PROBLEM DETAILS: The expected output is the line bearing "(272, 331) = (572, 340): green pencil -> none" followed by all remaining lines of the records, each restated word for word.
⁂
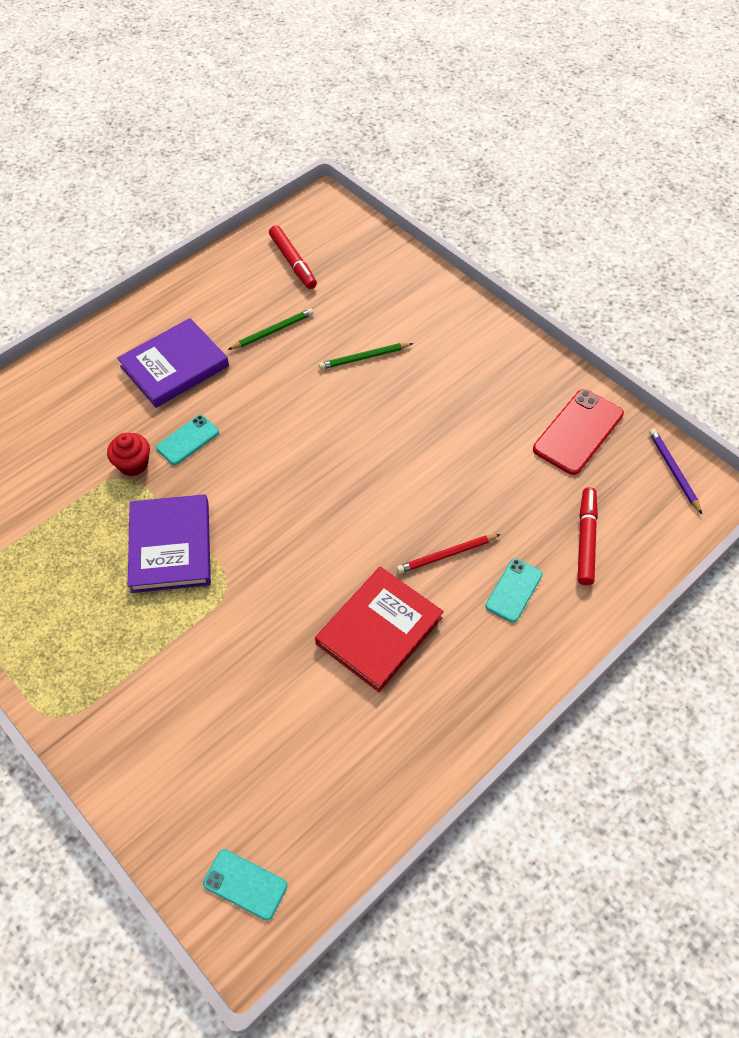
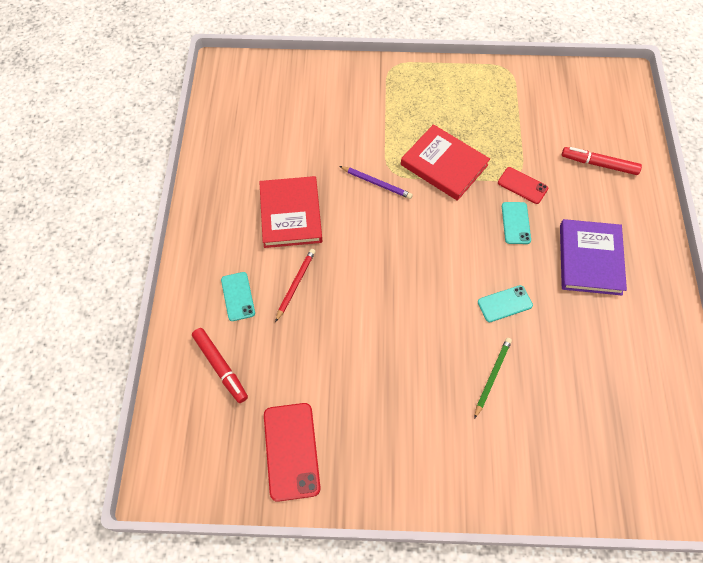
camera: 135 degrees right, 5 degrees up
(133, 464) = (522, 185): red cupcake -> red phone
(170, 546) = (444, 165): purple book -> red book
(245, 884) = (242, 79): turquoise phone -> turquoise phone (504, 304)
(272, 331) = (572, 340): green pencil -> none
(293, 262) = (641, 415): red marker -> red marker (599, 164)
(673, 471) = (198, 478): purple pencil -> purple pencil (376, 183)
⁂
TASK ANSWER:
(272, 331) = (572, 340): green pencil -> none
(293, 262) = (641, 415): red marker -> red marker (599, 164)
(673, 471) = (198, 478): purple pencil -> purple pencil (376, 183)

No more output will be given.